━━ ENTRIES PROVIDED ━━

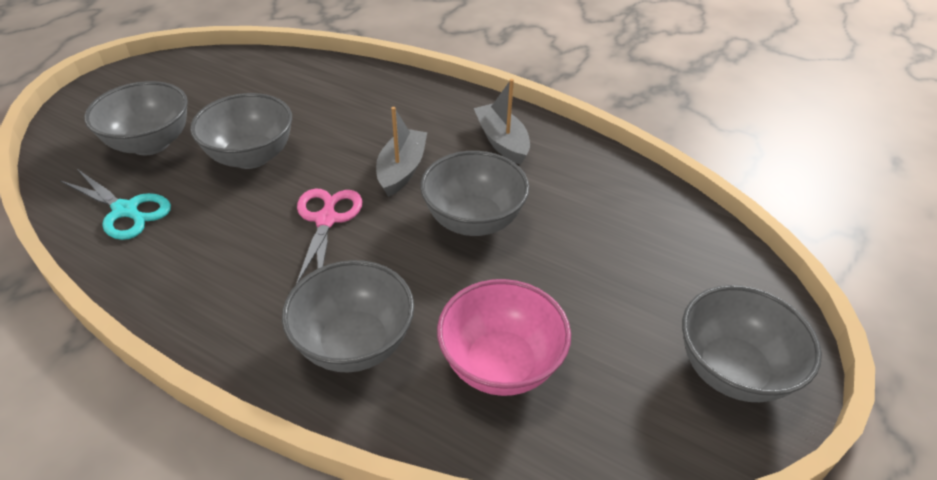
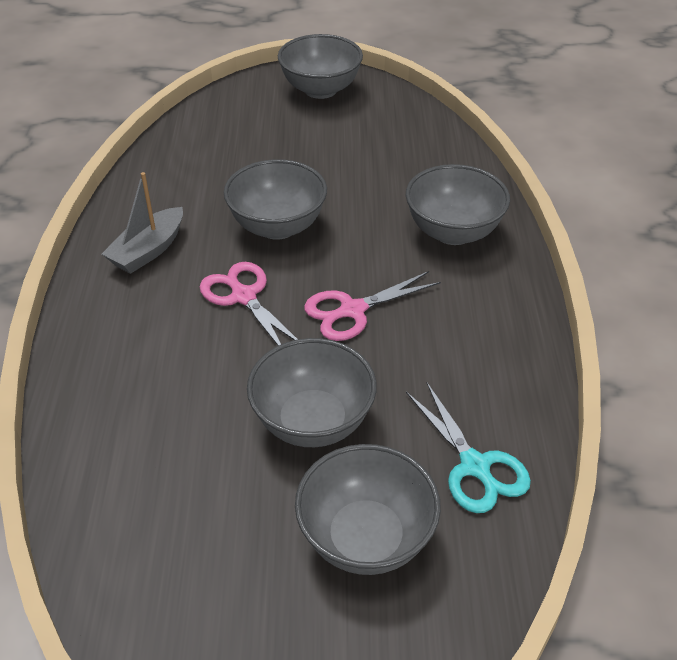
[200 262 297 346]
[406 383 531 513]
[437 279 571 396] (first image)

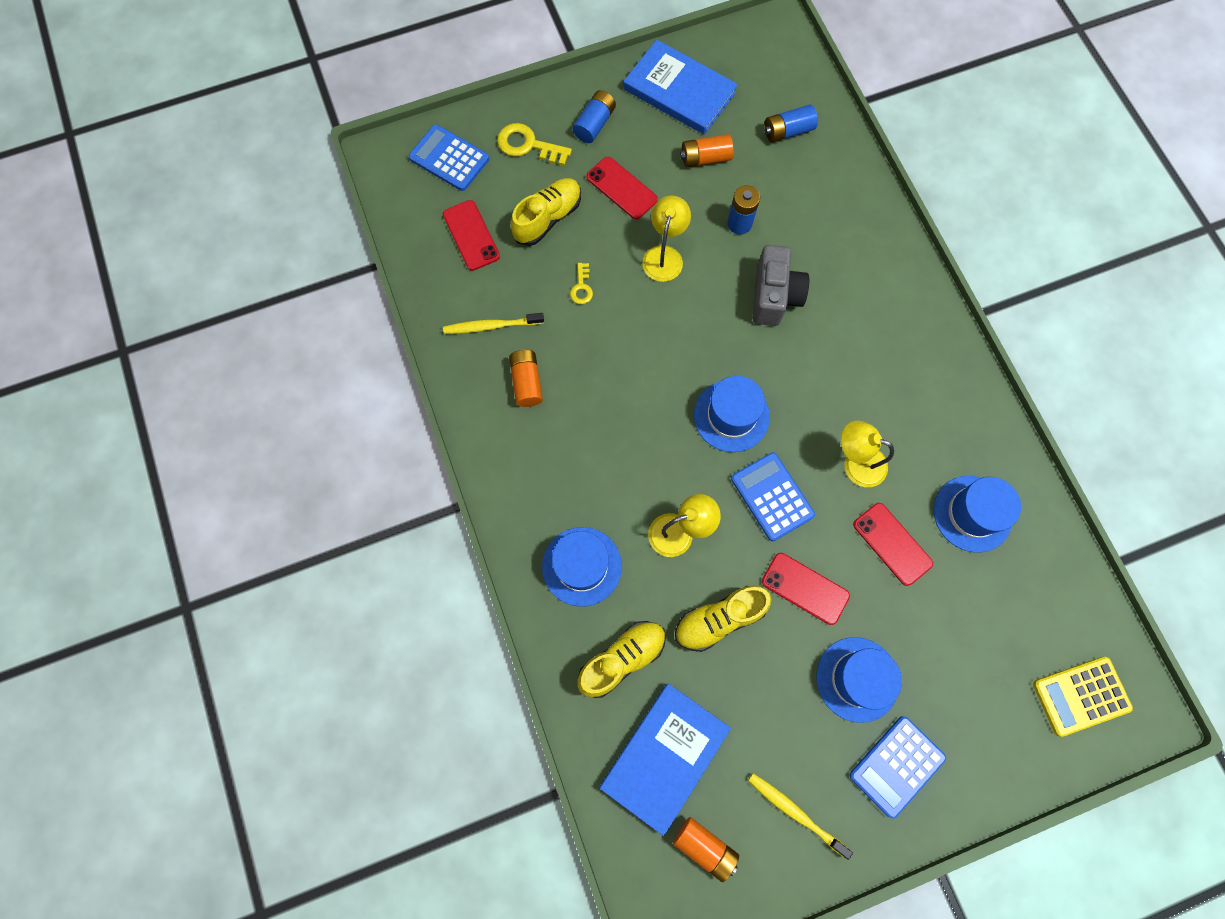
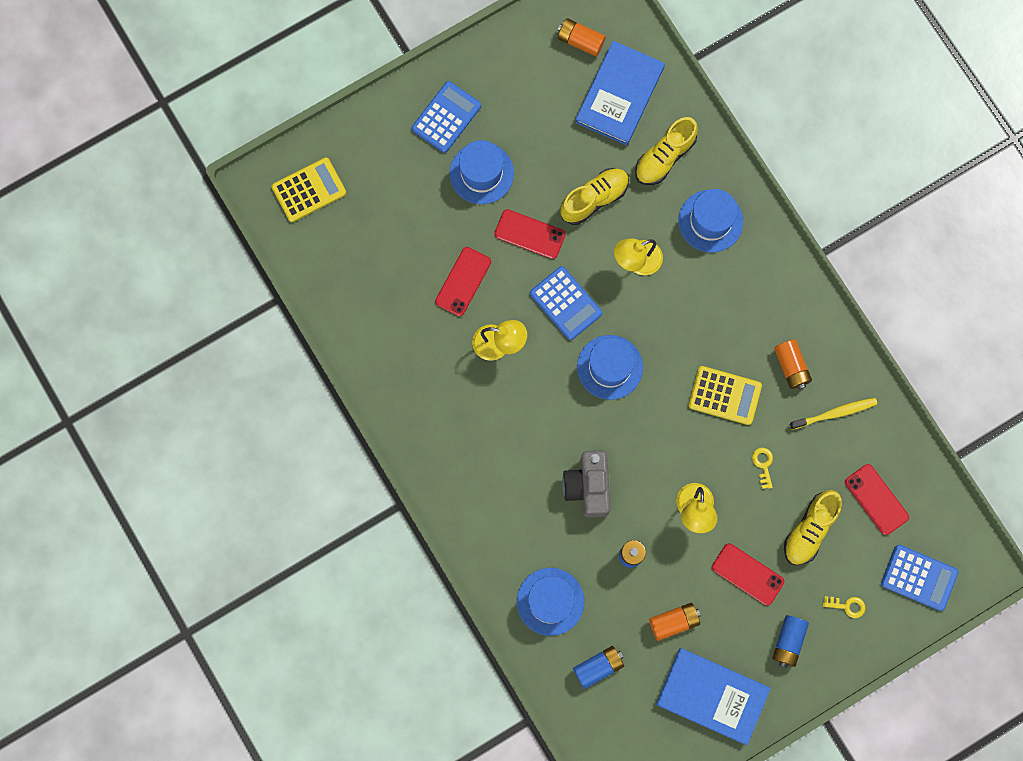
[435 247 491 316]
[517 568 584 636]
[688 366 762 425]
[823 596 866 618]
[748 773 853 860] (first image)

━━━

Each line above must be repeated exactly in the answer, with pictures omitted.

[200 262 297 346]
[406 383 531 513]
[437 279 571 396] (first image)

[435 247 491 316]
[517 568 584 636]
[688 366 762 425]
[823 596 866 618]
[748 773 853 860] (first image)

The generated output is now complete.